TASK GOAL — Scan the entries below and say how many lines contain "Schuh". Write only the number.

Top of DATA RECORDS

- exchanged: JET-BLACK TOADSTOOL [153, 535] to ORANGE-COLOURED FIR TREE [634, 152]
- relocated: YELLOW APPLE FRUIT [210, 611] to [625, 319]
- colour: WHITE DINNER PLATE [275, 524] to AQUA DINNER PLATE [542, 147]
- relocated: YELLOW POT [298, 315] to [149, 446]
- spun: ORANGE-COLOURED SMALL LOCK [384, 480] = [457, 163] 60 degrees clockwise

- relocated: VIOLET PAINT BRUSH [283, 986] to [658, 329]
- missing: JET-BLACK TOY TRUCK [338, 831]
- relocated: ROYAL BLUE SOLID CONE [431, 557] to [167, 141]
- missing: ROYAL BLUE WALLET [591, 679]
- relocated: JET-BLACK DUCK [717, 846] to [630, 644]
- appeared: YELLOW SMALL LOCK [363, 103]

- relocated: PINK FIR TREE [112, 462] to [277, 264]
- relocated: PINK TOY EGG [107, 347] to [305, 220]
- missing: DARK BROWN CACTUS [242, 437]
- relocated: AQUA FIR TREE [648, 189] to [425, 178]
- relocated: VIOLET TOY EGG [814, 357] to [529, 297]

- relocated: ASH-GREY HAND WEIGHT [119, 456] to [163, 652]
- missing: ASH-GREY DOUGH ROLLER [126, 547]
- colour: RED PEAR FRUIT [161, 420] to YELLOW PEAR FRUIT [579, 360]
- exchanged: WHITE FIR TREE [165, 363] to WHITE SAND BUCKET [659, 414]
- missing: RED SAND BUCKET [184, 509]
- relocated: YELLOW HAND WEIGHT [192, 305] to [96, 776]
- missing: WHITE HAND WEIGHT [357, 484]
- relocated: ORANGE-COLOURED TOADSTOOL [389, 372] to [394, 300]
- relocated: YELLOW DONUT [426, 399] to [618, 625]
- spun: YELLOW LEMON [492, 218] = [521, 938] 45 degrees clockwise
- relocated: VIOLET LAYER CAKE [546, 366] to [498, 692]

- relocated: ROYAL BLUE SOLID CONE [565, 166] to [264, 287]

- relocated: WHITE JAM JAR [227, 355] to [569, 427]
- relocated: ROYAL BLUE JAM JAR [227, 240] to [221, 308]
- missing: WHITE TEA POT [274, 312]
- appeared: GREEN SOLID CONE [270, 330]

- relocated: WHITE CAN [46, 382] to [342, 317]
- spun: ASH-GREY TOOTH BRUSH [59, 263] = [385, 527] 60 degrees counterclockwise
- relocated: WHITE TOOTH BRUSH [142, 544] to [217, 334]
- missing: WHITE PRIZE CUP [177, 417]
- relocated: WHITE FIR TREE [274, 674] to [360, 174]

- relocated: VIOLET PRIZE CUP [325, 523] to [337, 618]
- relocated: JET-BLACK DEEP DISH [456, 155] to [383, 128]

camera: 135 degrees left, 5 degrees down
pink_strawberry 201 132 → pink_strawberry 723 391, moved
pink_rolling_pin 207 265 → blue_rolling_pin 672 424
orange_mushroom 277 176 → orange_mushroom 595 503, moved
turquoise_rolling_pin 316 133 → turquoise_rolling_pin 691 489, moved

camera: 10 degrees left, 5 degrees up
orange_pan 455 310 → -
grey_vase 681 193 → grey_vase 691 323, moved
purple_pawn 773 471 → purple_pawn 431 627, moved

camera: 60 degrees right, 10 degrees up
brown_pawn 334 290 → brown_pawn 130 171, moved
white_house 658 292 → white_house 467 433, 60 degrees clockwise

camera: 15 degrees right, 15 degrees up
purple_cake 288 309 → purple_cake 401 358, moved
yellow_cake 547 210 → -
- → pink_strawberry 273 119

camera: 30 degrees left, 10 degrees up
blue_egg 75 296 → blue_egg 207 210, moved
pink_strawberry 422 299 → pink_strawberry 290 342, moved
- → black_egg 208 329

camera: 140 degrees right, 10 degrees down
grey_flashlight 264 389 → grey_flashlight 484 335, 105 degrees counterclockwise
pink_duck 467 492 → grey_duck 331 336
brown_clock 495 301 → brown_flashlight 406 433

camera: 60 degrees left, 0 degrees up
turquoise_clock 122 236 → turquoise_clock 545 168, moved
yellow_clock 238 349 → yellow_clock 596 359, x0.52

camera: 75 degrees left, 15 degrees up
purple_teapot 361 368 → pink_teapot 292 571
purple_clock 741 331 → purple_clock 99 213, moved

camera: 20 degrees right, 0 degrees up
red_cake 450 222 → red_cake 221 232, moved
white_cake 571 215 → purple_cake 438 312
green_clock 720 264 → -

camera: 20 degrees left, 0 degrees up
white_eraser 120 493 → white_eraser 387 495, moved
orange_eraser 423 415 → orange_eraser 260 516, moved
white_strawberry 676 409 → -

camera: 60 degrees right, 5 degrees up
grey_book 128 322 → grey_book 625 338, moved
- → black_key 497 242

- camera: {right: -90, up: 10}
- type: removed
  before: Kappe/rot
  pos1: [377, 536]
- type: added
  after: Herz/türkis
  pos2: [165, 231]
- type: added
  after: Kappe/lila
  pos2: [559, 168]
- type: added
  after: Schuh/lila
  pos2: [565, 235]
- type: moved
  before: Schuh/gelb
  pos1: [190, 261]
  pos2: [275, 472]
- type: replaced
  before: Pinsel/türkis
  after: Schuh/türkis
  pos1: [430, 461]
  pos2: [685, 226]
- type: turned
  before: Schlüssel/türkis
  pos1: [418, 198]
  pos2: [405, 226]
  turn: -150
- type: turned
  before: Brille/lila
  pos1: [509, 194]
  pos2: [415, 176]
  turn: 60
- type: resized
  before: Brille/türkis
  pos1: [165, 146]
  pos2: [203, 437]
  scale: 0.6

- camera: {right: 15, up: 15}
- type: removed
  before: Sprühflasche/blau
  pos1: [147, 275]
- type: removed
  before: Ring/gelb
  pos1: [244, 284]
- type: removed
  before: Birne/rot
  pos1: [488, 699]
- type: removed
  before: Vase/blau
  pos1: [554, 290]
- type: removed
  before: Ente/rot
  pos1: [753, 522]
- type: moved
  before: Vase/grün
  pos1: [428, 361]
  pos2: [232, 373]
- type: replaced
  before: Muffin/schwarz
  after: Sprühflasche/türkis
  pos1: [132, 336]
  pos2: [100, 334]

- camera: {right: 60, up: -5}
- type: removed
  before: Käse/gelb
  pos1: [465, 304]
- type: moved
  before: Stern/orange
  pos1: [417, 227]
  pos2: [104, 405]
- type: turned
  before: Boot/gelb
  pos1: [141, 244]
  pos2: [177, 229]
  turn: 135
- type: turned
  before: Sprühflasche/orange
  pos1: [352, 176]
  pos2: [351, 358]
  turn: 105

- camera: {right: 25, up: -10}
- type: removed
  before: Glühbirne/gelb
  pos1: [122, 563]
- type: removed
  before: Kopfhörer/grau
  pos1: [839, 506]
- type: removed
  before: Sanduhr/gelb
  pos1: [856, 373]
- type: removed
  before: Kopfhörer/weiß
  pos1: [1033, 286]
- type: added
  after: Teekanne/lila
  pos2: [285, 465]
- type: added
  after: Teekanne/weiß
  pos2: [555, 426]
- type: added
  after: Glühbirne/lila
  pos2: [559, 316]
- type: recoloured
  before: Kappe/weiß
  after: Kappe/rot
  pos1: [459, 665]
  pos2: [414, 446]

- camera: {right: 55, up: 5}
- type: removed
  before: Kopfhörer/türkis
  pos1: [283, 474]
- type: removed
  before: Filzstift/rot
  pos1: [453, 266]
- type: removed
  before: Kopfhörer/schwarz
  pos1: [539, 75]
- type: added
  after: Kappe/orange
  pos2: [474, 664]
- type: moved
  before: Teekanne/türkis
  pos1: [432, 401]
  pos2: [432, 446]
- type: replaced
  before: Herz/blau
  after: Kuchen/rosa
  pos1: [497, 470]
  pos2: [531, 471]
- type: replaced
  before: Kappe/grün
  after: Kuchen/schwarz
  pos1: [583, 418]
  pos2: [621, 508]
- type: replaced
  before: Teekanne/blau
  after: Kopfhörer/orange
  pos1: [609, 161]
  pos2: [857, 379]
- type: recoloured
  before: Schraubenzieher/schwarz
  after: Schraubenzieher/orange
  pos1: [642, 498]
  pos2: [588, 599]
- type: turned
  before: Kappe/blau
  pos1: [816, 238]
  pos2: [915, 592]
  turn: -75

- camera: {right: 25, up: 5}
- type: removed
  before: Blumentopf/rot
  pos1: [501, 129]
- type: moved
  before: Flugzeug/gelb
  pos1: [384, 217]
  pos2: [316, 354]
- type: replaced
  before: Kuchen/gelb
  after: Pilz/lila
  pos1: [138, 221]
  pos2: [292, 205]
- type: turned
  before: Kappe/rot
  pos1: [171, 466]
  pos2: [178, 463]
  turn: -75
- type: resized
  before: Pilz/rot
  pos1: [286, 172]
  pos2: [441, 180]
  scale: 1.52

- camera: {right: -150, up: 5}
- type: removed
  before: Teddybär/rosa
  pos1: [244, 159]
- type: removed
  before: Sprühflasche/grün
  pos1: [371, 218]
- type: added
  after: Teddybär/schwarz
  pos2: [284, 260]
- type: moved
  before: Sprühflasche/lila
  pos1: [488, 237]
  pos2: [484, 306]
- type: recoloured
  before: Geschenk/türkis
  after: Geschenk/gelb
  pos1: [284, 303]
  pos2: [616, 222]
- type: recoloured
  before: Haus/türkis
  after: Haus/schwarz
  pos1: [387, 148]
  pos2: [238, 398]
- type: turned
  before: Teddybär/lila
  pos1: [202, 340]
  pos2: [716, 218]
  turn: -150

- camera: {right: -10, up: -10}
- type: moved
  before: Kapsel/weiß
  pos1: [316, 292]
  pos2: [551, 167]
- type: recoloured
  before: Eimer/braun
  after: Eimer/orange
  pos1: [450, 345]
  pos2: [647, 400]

Bottom of DATA RECORDS

COMPLETED EXERCISE — 3